## Work required
Copy out every line of the data where the word "nothing" is found.

## Available data
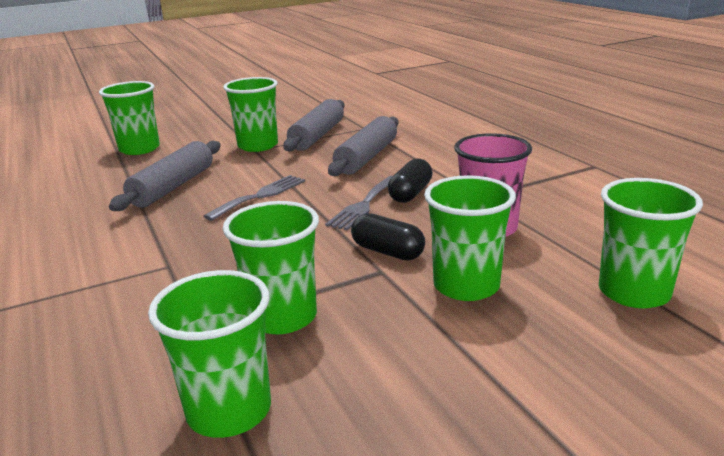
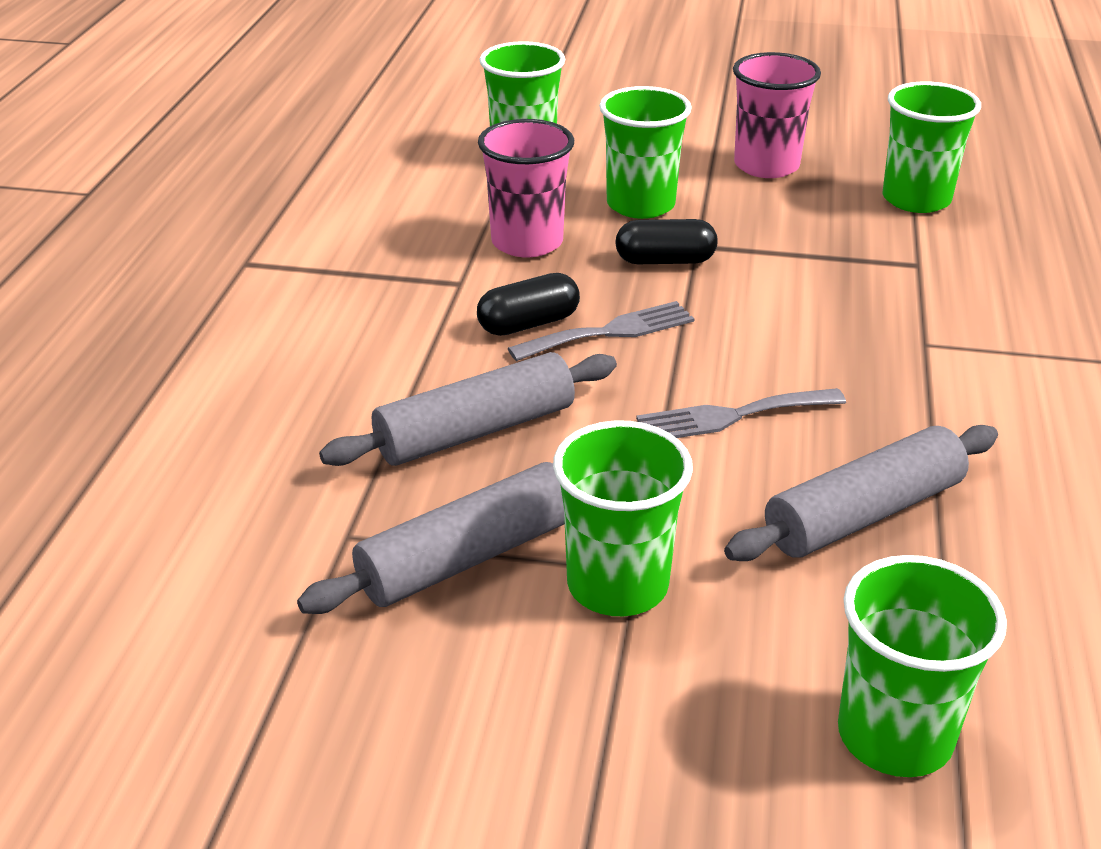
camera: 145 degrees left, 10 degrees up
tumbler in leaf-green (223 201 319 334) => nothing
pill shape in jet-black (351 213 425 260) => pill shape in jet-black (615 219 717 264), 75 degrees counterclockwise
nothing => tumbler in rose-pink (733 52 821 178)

## Output of the exercise
tumbler in leaf-green (223 201 319 334) => nothing
nothing => tumbler in rose-pink (733 52 821 178)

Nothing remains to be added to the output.